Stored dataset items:
########################################

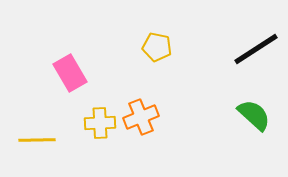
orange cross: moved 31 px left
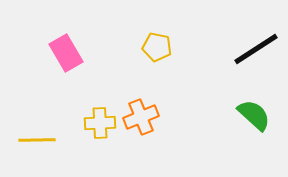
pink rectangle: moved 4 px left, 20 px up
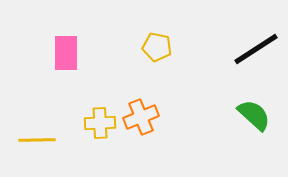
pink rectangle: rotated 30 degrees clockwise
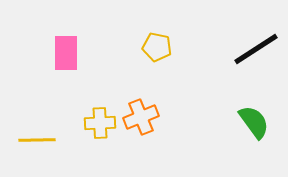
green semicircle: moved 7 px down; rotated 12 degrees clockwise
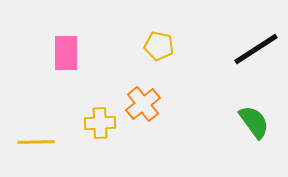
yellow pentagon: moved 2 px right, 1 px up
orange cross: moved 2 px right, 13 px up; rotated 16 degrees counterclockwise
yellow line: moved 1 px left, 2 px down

########################################

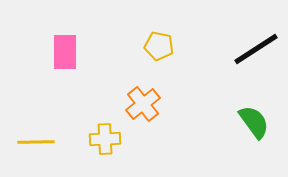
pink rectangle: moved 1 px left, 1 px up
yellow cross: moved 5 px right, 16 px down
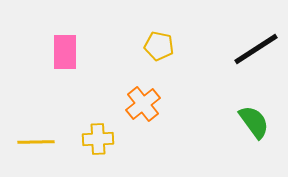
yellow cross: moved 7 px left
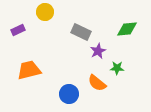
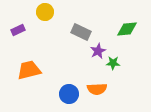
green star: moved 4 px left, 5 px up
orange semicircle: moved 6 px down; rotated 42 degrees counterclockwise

########################################

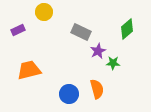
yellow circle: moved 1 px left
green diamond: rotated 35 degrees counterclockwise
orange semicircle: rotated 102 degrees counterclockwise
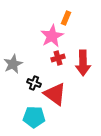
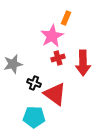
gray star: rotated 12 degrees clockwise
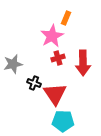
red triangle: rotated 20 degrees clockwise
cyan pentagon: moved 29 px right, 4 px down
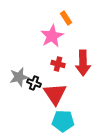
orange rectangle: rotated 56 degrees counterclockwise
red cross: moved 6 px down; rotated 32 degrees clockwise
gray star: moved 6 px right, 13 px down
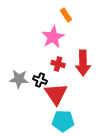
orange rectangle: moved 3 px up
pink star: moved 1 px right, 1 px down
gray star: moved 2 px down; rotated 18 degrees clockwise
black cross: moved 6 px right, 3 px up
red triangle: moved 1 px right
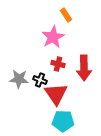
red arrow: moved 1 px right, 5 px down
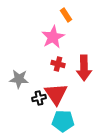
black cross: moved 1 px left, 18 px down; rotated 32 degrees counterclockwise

########################################

● Exercise directions
Can you give the records again from the line with "gray star: rotated 12 degrees clockwise" up to and including the line with "black cross: moved 1", substituting "purple rectangle" for "orange rectangle" but otherwise keeping every line unchanged and leaving out the pictures?

● Exercise solution
gray star: rotated 12 degrees clockwise
red triangle: rotated 20 degrees clockwise
cyan pentagon: moved 29 px right, 4 px down
purple rectangle: rotated 56 degrees counterclockwise
red cross: moved 6 px down; rotated 32 degrees clockwise
gray star: moved 6 px right, 13 px down
purple rectangle: moved 3 px up
pink star: moved 1 px right, 1 px down
gray star: moved 2 px down; rotated 18 degrees clockwise
black cross: moved 6 px right, 3 px up
red triangle: moved 1 px right
red arrow: moved 1 px right, 5 px down
black cross: moved 1 px left, 18 px down; rotated 32 degrees counterclockwise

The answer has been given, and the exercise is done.